Material supplied.
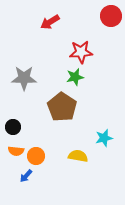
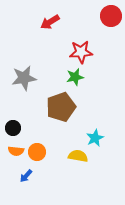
gray star: rotated 10 degrees counterclockwise
brown pentagon: moved 1 px left; rotated 20 degrees clockwise
black circle: moved 1 px down
cyan star: moved 9 px left; rotated 12 degrees counterclockwise
orange circle: moved 1 px right, 4 px up
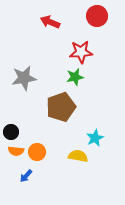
red circle: moved 14 px left
red arrow: rotated 54 degrees clockwise
black circle: moved 2 px left, 4 px down
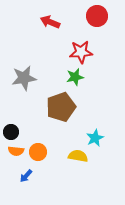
orange circle: moved 1 px right
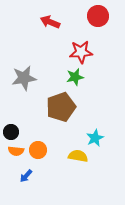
red circle: moved 1 px right
orange circle: moved 2 px up
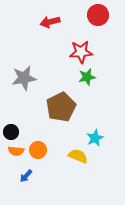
red circle: moved 1 px up
red arrow: rotated 36 degrees counterclockwise
green star: moved 12 px right
brown pentagon: rotated 8 degrees counterclockwise
yellow semicircle: rotated 12 degrees clockwise
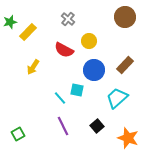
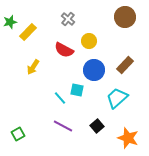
purple line: rotated 36 degrees counterclockwise
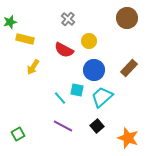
brown circle: moved 2 px right, 1 px down
yellow rectangle: moved 3 px left, 7 px down; rotated 60 degrees clockwise
brown rectangle: moved 4 px right, 3 px down
cyan trapezoid: moved 15 px left, 1 px up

Written problem. Copy out every line of the records above word for word, omitting the pictures.

Solution below.
gray star: rotated 10 degrees counterclockwise
brown pentagon: moved 1 px left; rotated 20 degrees clockwise
black circle: moved 1 px down
cyan star: moved 9 px left; rotated 12 degrees counterclockwise
orange circle: moved 1 px right, 4 px up
red circle: moved 14 px left
red arrow: rotated 54 degrees clockwise
black circle: moved 2 px left, 4 px down
orange circle: moved 1 px right
red circle: moved 1 px right
orange circle: moved 2 px up
red circle: moved 1 px up
red arrow: rotated 36 degrees counterclockwise
green star: moved 12 px right
brown pentagon: rotated 8 degrees counterclockwise
yellow semicircle: rotated 12 degrees clockwise
purple line: rotated 36 degrees counterclockwise
brown circle: moved 2 px right, 1 px down
yellow rectangle: moved 3 px left, 7 px down; rotated 60 degrees clockwise
brown rectangle: moved 4 px right, 3 px down
cyan trapezoid: moved 15 px left, 1 px up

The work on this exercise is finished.